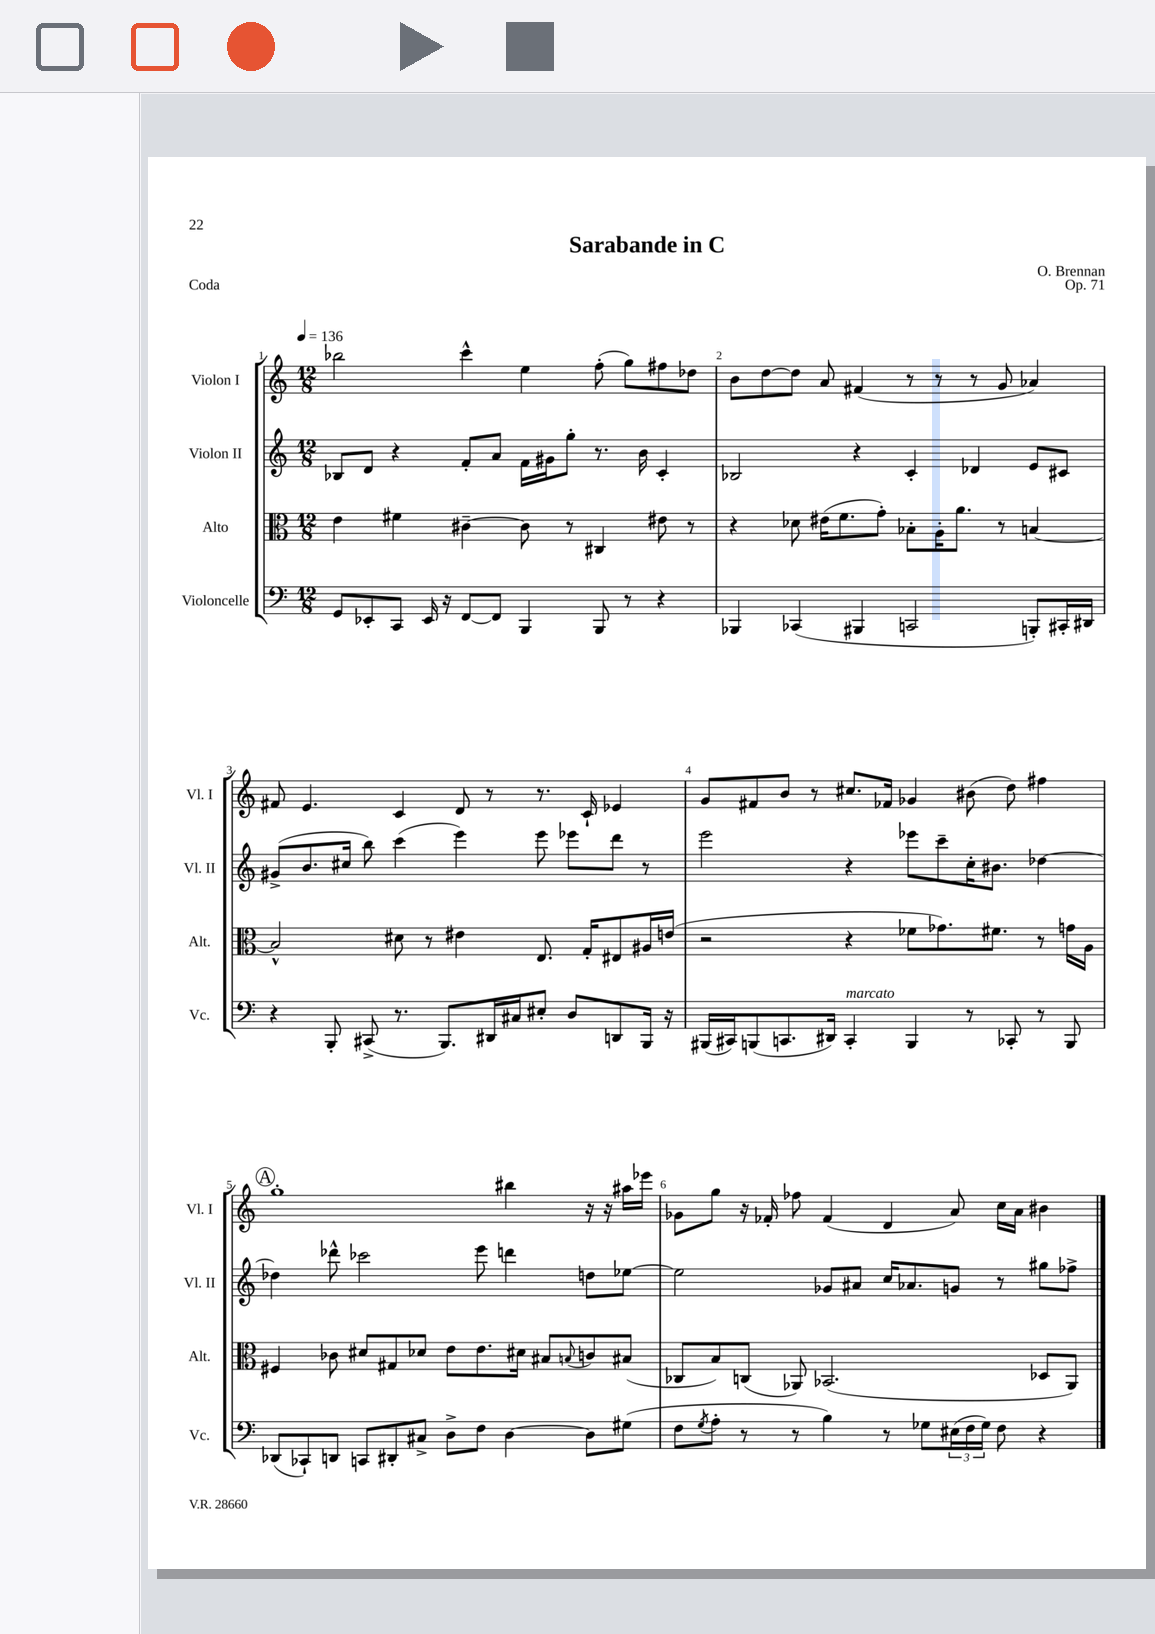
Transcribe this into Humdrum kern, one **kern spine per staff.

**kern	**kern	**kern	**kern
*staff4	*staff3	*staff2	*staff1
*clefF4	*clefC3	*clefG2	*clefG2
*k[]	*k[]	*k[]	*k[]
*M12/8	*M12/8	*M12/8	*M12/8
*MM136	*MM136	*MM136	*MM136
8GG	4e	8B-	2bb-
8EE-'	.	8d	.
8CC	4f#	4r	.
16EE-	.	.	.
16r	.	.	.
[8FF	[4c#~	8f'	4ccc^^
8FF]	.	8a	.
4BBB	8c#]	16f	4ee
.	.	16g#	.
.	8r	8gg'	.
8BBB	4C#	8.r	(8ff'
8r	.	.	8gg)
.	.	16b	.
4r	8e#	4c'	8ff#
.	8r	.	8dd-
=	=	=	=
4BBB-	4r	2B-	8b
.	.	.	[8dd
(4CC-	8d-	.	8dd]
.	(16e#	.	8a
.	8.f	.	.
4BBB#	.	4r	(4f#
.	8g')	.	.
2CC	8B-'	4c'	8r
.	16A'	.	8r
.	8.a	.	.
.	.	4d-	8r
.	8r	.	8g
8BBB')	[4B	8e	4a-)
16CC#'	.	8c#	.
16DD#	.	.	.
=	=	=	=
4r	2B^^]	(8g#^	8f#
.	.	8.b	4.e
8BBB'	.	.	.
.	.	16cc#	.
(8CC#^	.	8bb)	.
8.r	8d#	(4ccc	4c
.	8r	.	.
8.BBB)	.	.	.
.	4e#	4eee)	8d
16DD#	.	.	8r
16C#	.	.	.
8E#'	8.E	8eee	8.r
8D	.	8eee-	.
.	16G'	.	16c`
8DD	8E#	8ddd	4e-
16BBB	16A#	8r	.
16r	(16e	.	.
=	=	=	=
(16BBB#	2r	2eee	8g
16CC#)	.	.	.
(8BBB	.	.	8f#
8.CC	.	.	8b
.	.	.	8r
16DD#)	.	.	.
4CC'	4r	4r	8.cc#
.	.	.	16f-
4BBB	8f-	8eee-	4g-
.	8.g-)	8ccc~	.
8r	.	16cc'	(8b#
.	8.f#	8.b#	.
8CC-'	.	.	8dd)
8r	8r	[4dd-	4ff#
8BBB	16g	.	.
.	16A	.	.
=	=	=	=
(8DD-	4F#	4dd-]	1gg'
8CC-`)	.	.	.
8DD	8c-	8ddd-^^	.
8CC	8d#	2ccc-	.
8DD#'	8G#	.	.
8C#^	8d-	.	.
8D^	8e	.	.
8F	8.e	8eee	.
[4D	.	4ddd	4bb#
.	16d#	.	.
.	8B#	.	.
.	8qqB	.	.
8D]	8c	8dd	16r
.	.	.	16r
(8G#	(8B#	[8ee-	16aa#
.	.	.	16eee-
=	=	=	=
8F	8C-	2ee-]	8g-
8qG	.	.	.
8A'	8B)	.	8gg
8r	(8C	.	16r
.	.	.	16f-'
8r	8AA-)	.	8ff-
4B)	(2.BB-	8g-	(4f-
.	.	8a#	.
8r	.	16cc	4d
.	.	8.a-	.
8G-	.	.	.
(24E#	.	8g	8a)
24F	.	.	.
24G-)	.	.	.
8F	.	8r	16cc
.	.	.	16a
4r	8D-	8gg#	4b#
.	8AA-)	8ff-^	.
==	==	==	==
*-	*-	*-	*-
_ _ _ _ _
» **WHAT YOU WILL DO**
Reproduce the entries above line for line, without any change, and leave out the pictures.

» **SOLUTION TO THE PROBLEM**
Transcribe this into Humdrum kern, one **kern spine per staff.

**kern	**kern	**kern	**kern
*staff4	*staff3	*staff2	*staff1
*clefF4	*clefC3	*clefG2	*clefG2
*k[]	*k[]	*k[]	*k[]
*M12/8	*M12/8	*M12/8	*M12/8
*MM136	*MM136	*MM136	*MM136
8GG	4e	8B-	2bb-
8EE-'	.	8d	.
8CC	4f#	4r	.
16EE-	.	.	.
16r	.	.	.
[8FF	[4c#~	8f'	4ccc^^
8FF]	.	8a	.
4BBB	8c#]	16f	4ee
.	.	16g#	.
.	8r	8gg'	.
8BBB	4C#	8.r	(8ff'
8r	.	.	8gg)
.	.	16b	.
4r	8e#	4c'	8ff#
.	8r	.	8dd-
=	=	=	=
4BBB-	4r	2B-	8b
.	.	.	[8dd
(4CC-	8d-	.	8dd]
.	(16e#	.	8a
.	8.f	.	.
4BBB#	.	4r	(4f#
.	8g')	.	.
2CC	8B-'	4c'	8r
.	16A'	.	8r
.	8.a	.	.
.	.	4d-	8r
.	8r	.	8g
8BBB')	[4B	8e	4a-)
16CC#'	.	8c#	.
16DD#	.	.	.
=	=	=	=
4r	2B^^]	(8g#^	8f#
.	.	8.b	4.e
8BBB'	.	.	.
.	.	16cc#	.
(8CC#^	.	8bb)	.
8.r	8d#	(4ccc	4c
.	8r	.	.
8.BBB)	.	.	.
.	4e#	4eee)	8d
16DD#	.	.	8r
16C#	.	.	.
8E#'	8.E	8eee	8.r
8D	.	8eee-	.
.	16G'	.	16c`
8DD	8E#	8ddd	4e-
16BBB	16A#	8r	.
16r	(16e	.	.
=	=	=	=
(16BBB#	2r	2eee	8g
16CC#)	.	.	.
(8BBB	.	.	8f#
8.CC	.	.	8b
.	.	.	8r
16DD#)	.	.	.
4CC'	4r	4r	8.cc#
.	.	.	16f-
4BBB	8f-	8eee-	4g-
.	8.g-)	8ccc~	.
8r	.	16cc'	(8b#
.	8.f#	8.b#	.
8CC-'	.	.	8dd)
8r	8r	[4dd-	4ff#
8BBB	16g	.	.
.	16A	.	.
=	=	=	=
(8DD-	4F#	4dd-]	1gg'
8CC-`)	.	.	.
8DD	8c-	8ddd-^^	.
8CC	8d#	2ccc-	.
8DD#'	8G#	.	.
8C#^	8d-	.	.
8D^	8e	.	.
8F	8.e	8eee	.
[4D	.	4ddd	4bb#
.	16d#	.	.
.	8B#	.	.
.	8qqB	.	.
8D]	8c	8dd	16r
.	.	.	16r
(8G#	(8B#	[8ee-	16aa#
.	.	.	16eee-
=	=	=	=
8F	8C-	2ee-]	8g-
8qG	.	.	.
8A'	8B)	.	8gg
8r	(8C	.	16r
.	.	.	16f-'
8r	8AA-)	.	8ff-
4B)	(2.BB-	8g-	(4f-
.	.	8a#	.
8r	.	16cc	4d
.	.	8.a-	.
8G-	.	.	.
(24E#	.	8g	8a)
24F	.	.	.
24G-)	.	.	.
8F	.	8r	16cc
.	.	.	16a
4r	8D-	8gg#	4b#
.	8AA-)	8ff-^	.
==	==	==	==
*-	*-	*-	*-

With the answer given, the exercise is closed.